--- begin INFORMATION GIVEN ---
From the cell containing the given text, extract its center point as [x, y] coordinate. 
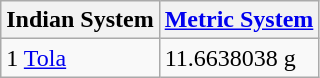
Indian System [80, 20]
Metric System [239, 20]
1 Tola [80, 58]
11.6638038 g [239, 58]
Capture the cell that displays the provided text and extract its [X, Y] central coordinate. 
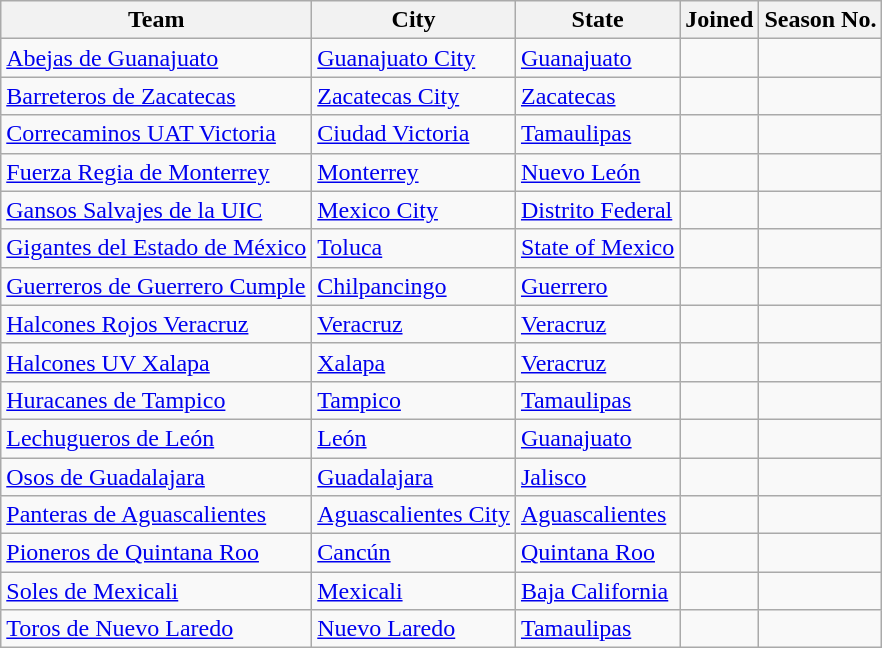
Toros de Nuevo Laredo [156, 629]
Distrito Federal [597, 210]
Nuevo León [597, 172]
Cancún [414, 553]
Correcaminos UAT Victoria [156, 134]
Guadalajara [414, 477]
Quintana Roo [597, 553]
Abejas de Guanajuato [156, 58]
Zacatecas [597, 96]
State [597, 20]
Tampico [414, 400]
Barreteros de Zacatecas [156, 96]
Nuevo Laredo [414, 629]
Aguascalientes [597, 515]
Lechugueros de León [156, 438]
Joined [720, 20]
Zacatecas City [414, 96]
Toluca [414, 248]
Huracanes de Tampico [156, 400]
Pioneros de Quintana Roo [156, 553]
Season No. [820, 20]
Monterrey [414, 172]
Osos de Guadalajara [156, 477]
State of Mexico [597, 248]
León [414, 438]
Aguascalientes City [414, 515]
Gigantes del Estado de México [156, 248]
Baja California [597, 591]
Gansos Salvajes de la UIC [156, 210]
Ciudad Victoria [414, 134]
Jalisco [597, 477]
Mexico City [414, 210]
Guanajuato City [414, 58]
Xalapa [414, 362]
Fuerza Regia de Monterrey [156, 172]
Soles de Mexicali [156, 591]
Halcones UV Xalapa [156, 362]
City [414, 20]
Guerrero [597, 286]
Chilpancingo [414, 286]
Team [156, 20]
Panteras de Aguascalientes [156, 515]
Mexicali [414, 591]
Guerreros de Guerrero Cumple [156, 286]
Halcones Rojos Veracruz [156, 324]
Detect which cell encompasses the target text, then output its (X, Y) center coordinate. 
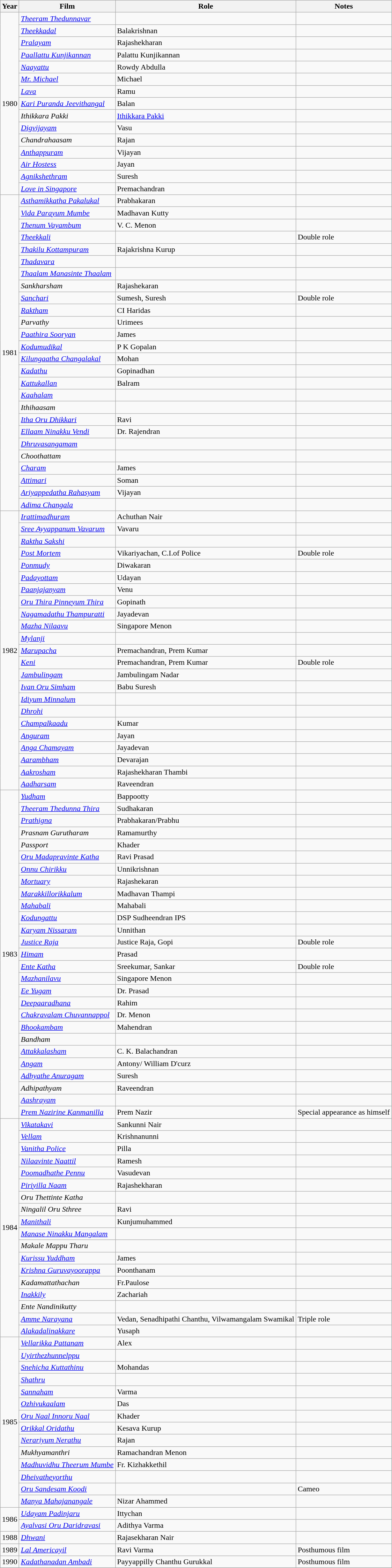
1988 (10, 1536)
DSP Sudheendran IPS (206, 917)
Ramesh (206, 1160)
Padayottam (67, 577)
Balram (206, 383)
Yudham (67, 795)
Ithihaasam (67, 407)
Bandham (67, 1038)
Adithya Varma (206, 1524)
Manase Ninakku Mangalam (67, 1232)
Balakrishnan (206, 31)
Kumar (206, 722)
Mahendran (206, 1026)
Champalkaadu (67, 722)
Prem Nazir (206, 1111)
1981 (10, 352)
Kesava Kurup (206, 1427)
1984 (10, 1226)
Kattukallan (67, 383)
Sudhakaran (206, 808)
Vikariyachan, C.I.of Police (206, 553)
Mylanji (67, 638)
Snehicha Kuttathinu (67, 1366)
Ravi Prasad (206, 856)
Keni (67, 662)
Rajashekharan Thambi (206, 771)
Theeram Thedunna Thira (67, 808)
Madhuvidhu Theerum Mumbe (67, 1463)
Irattimadhuram (67, 516)
1982 (10, 649)
Mazha Nilaavu (67, 625)
Ellaam Ninakku Vendi (67, 431)
Thaalam Manasinte Thaalam (67, 273)
Attakkalasham (67, 1050)
Cameo (344, 1487)
Piriyilla Naam (67, 1184)
V. C. Menon (206, 225)
Gopinadhan (206, 371)
Vellam (67, 1135)
Theekkali (67, 237)
Kodungattu (67, 917)
Raktham (67, 310)
P K Gopalan (206, 346)
Antony/ William D'curz (206, 1062)
Kurissu Yuddham (67, 1257)
1985 (10, 1421)
Amme Narayana (67, 1318)
Itha Oru Dhikkari (67, 419)
Nerariyum Nerathu (67, 1439)
Vedan, Senadhipathi Chanthu, Vilwamangalam Swamikal (206, 1318)
Lava (67, 91)
Aarambham (67, 759)
Dr. Menon (206, 1014)
Vellarikka Pattanam (67, 1342)
Pilla (206, 1148)
Vanitha Police (67, 1148)
Dhwani (67, 1536)
Kadathu (67, 371)
Justice Raja (67, 941)
Zachariah (206, 1293)
Mohan (206, 359)
Ente Katha (67, 965)
Madhavan Kutty (206, 213)
Shathru (67, 1378)
Devarajan (206, 759)
Notes (344, 6)
Oru Thettinte Katha (67, 1196)
Theekkadal (67, 31)
Adhipathyam (67, 1087)
Unnithan (206, 929)
Kadamattathachan (67, 1281)
Mazhanilavu (67, 978)
Kilungaatha Changalakal (67, 359)
Pralayam (67, 43)
Vavaru (206, 528)
Onnu Chirikku (67, 868)
Krishna Guruvayoorappa (67, 1269)
Prasad (206, 953)
Manithali (67, 1220)
Prabhakaran (206, 201)
1990 (10, 1560)
Payyappilly Chanthu Gurukkal (206, 1560)
Rowdy Abdulla (206, 67)
Palattu Kunjikannan (206, 55)
C. K. Balachandran (206, 1050)
Urimees (206, 322)
Himam (67, 953)
Attimari (67, 480)
Anguram (67, 735)
Poomadhathe Pennu (67, 1172)
Lal Americayil (67, 1548)
Angam (67, 1062)
Nizar Ahammed (206, 1499)
Oru Naal Innoru Naal (67, 1415)
Asthamikkatha Pakalukal (67, 201)
Chandrahaasam (67, 140)
Adima Changala (67, 504)
Diwakaran (206, 565)
Achuthan Nair (206, 516)
Dhrohi (67, 710)
Thadavara (67, 261)
Raktha Sakshi (67, 541)
Paathira Sooryan (67, 334)
Theeram Thedunnavar (67, 18)
Nagamadathu Thampuratti (67, 613)
Sankunni Nair (206, 1123)
Naayattu (67, 67)
Thakilu Kottampuram (67, 249)
1983 (10, 953)
Triple role (344, 1318)
Alex (206, 1342)
Anthappuram (67, 152)
Parvathy (67, 322)
Dr. Prasad (206, 990)
Bappootty (206, 795)
Year (10, 6)
Charam (67, 468)
Ningalil Oru Sthree (67, 1208)
Ariyappedatha Rahasyam (67, 492)
Jambulingam Nadar (206, 674)
Rahim (206, 1002)
Sree Ayyappanum Vavarum (67, 528)
Mohandas (206, 1366)
1980 (10, 103)
Poonthanam (206, 1269)
Kodumudikal (67, 346)
Inakkily (67, 1293)
Uyirthezhunnelppu (67, 1354)
Nilaavinte Naattil (67, 1160)
Choothattam (67, 455)
Prem Nazirine Kanmanilla (67, 1111)
Kaahalam (67, 395)
Sreekumar, Sankar (206, 965)
Sannaham (67, 1390)
Krishnanunni (206, 1135)
Manya Mahajanangale (67, 1499)
Prathigna (67, 820)
Digvijayam (67, 128)
Deepaaradhana (67, 1002)
Ittychan (206, 1512)
Das (206, 1402)
Sumesh, Suresh (206, 298)
Kari Puranda Jeevithangal (67, 103)
Agnikshethram (67, 176)
Mr. Michael (67, 79)
Mukhyamanthri (67, 1451)
Prabhakaran/Prabhu (206, 820)
Premachandran (206, 189)
Adhyathe Anuragam (67, 1075)
Dheivatheyorthu (67, 1475)
Unnikrishnan (206, 868)
Yusaph (206, 1330)
Venu (206, 589)
Sankharsham (67, 285)
Rajasekharan Nair (206, 1536)
Dhruvasangamam (67, 443)
Chakravalam Chuvannappol (67, 1014)
Air Hostess (67, 164)
Makale Mappu Tharu (67, 1245)
Orikkal Oridathu (67, 1427)
Oru Sandesam Koodi (67, 1487)
Paanjajanyam (67, 589)
Ivan Oru Simham (67, 686)
Prasnam Gurutharam (67, 832)
Babu Suresh (206, 686)
Udayam Padinjaru (67, 1512)
Ramachandran Menon (206, 1451)
Aakrosham (67, 771)
Oru Thira Pinneyum Thira (67, 601)
Michael (206, 79)
Rajakrishna Kurup (206, 249)
Kadathanadan Ambadi (67, 1560)
Mortuary (67, 880)
Thenum Vayambum (67, 225)
1986 (10, 1518)
Paallattu Kunjikannan (67, 55)
Kunjumuhammed (206, 1220)
Vasu (206, 128)
Passport (67, 844)
Film (67, 6)
Aashrayam (67, 1099)
Ente Nandinikutty (67, 1305)
Vikatakavi (67, 1123)
Ayalvasi Oru Daridravasi (67, 1524)
Ramu (206, 91)
Ponmudy (67, 565)
Special appearance as himself (344, 1111)
Soman (206, 480)
Marupacha (67, 650)
Udayan (206, 577)
1989 (10, 1548)
Idiyum Minnalum (67, 698)
Marakkillorikkalum (67, 892)
Vida Parayum Mumbe (67, 213)
Jambulingam (67, 674)
Varma (206, 1390)
Dr. Rajendran (206, 431)
CI Haridas (206, 310)
Role (206, 6)
Post Mortem (67, 553)
Ozhivukaalam (67, 1402)
Aadharsam (67, 783)
Oru Madapravinte Katha (67, 856)
Karyam Nissaram (67, 929)
Balan (206, 103)
Fr. Kizhakkethil (206, 1463)
Fr.Paulose (206, 1281)
Madhavan Thampi (206, 892)
Gopinath (206, 601)
Love in Singapore (67, 189)
Justice Raja, Gopi (206, 941)
Ramamurthy (206, 832)
Bhookambam (67, 1026)
Vasudevan (206, 1172)
Sanchari (67, 298)
Alakadalinakkare (67, 1330)
Ravi Varma (206, 1548)
Ee Yugam (67, 990)
Anga Chamayam (67, 747)
Pinpoint the cell where the given text exists, returning its (x, y) midpoint coordinate. 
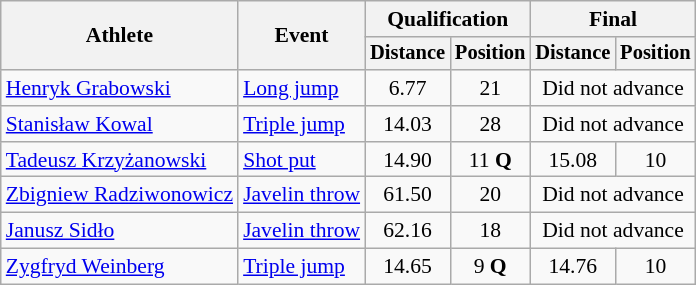
Zbigniew Radziwonowicz (120, 195)
21 (490, 88)
20 (490, 195)
14.65 (408, 267)
Final (612, 19)
Stanisław Kowal (120, 124)
11 Q (490, 160)
Henryk Grabowski (120, 88)
Zygfryd Weinberg (120, 267)
62.16 (408, 231)
Qualification (448, 19)
14.76 (572, 267)
6.77 (408, 88)
Tadeusz Krzyżanowski (120, 160)
Athlete (120, 36)
Long jump (302, 88)
28 (490, 124)
9 Q (490, 267)
18 (490, 231)
14.90 (408, 160)
15.08 (572, 160)
Janusz Sidło (120, 231)
Shot put (302, 160)
Event (302, 36)
14.03 (408, 124)
61.50 (408, 195)
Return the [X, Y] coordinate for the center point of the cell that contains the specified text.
--- end INFORMATION GIVEN ---
OBJECTIVE
Reproduce every row from the one containing "Toros de Nuevo Laredo [156, 629]" down to the one containing "Osos de Guadalajara [156, 477]", both included, without any change.

RIGHT ANSWER
Toros de Nuevo Laredo [156, 629]
Distrito Federal [597, 210]
Nuevo León [597, 172]
Cancún [414, 553]
Correcaminos UAT Victoria [156, 134]
Guadalajara [414, 477]
Quintana Roo [597, 553]
Abejas de Guanajuato [156, 58]
Zacatecas [597, 96]
State [597, 20]
Tampico [414, 400]
Barreteros de Zacatecas [156, 96]
Nuevo Laredo [414, 629]
Aguascalientes [597, 515]
Lechugueros de León [156, 438]
Joined [720, 20]
Zacatecas City [414, 96]
Toluca [414, 248]
Huracanes de Tampico [156, 400]
Pioneros de Quintana Roo [156, 553]
Season No. [820, 20]
Monterrey [414, 172]
Osos de Guadalajara [156, 477]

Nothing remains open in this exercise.